Source data →
▬▬▬

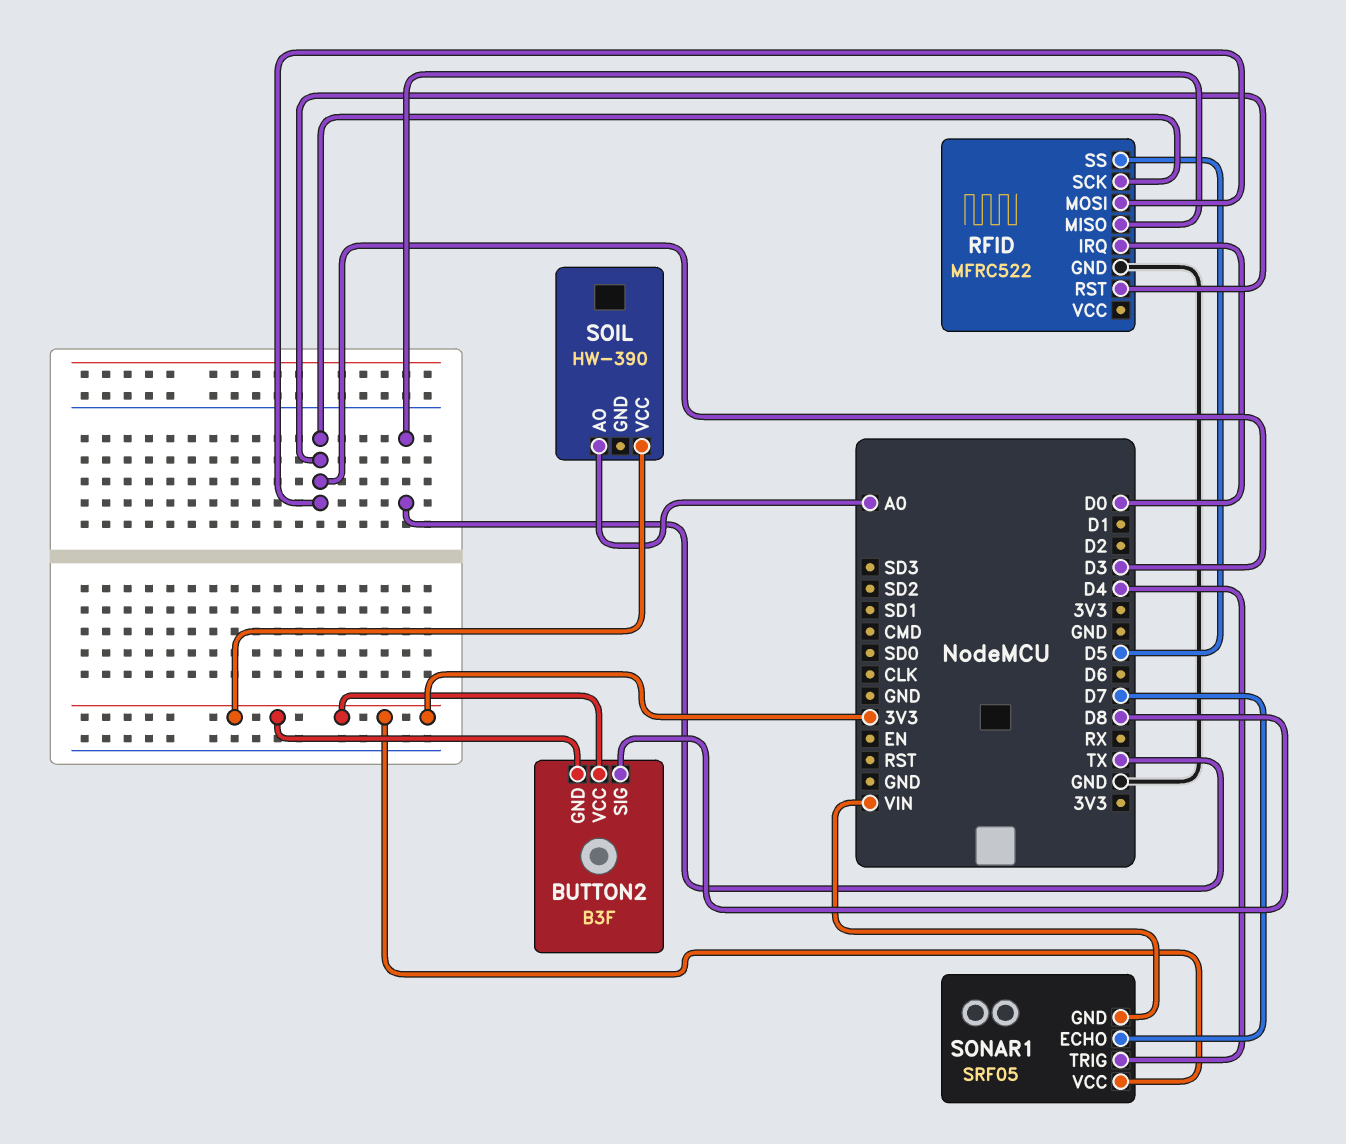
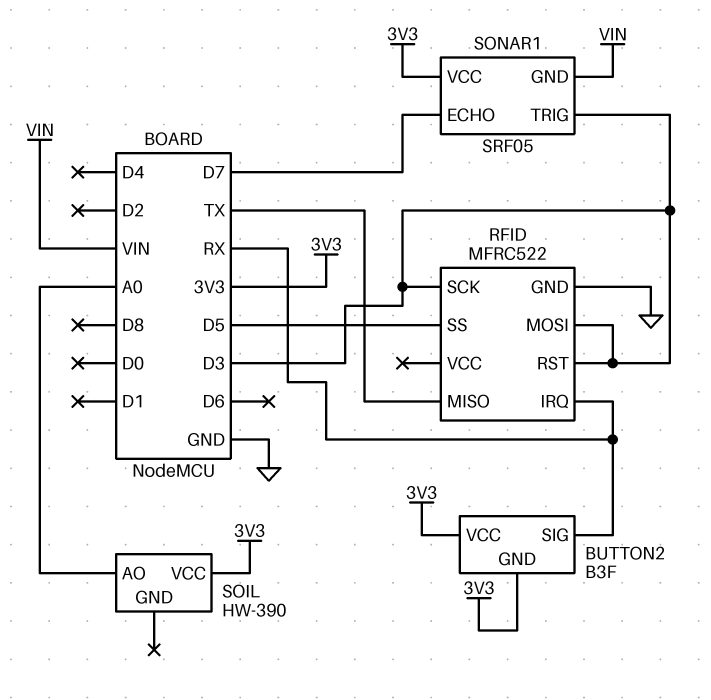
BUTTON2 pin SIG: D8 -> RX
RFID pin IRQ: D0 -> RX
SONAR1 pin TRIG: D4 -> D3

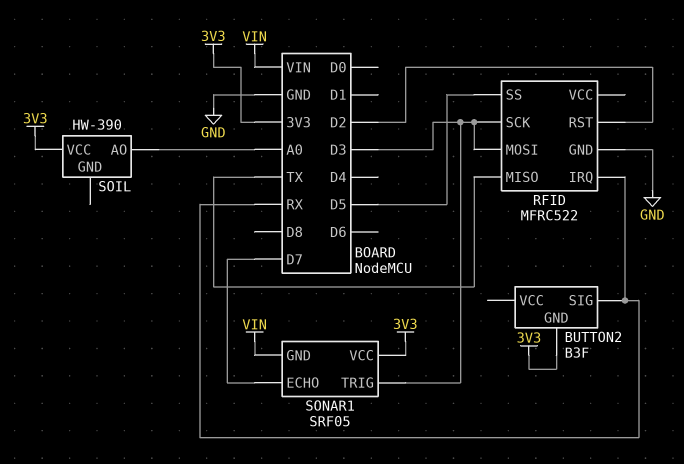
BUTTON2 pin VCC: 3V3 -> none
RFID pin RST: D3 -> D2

▬▬▬

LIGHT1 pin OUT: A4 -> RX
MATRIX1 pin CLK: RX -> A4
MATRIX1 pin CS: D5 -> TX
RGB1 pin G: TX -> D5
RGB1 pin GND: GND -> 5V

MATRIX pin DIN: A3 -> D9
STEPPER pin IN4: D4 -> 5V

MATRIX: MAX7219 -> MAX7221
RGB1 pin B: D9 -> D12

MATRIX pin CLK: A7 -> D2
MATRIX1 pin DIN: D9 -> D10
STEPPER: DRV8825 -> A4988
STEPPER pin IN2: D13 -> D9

▬▬▬

From the data above, return exactly the lines from the one with "BUTTON2 pin SIG: D8 -> RX" up to and including the one with "RFID pin RST: D3 -> D2". Pictures do not go in the copy.

BUTTON2 pin SIG: D8 -> RX
RFID pin IRQ: D0 -> RX
SONAR1 pin TRIG: D4 -> D3

BUTTON2 pin VCC: 3V3 -> none
RFID pin RST: D3 -> D2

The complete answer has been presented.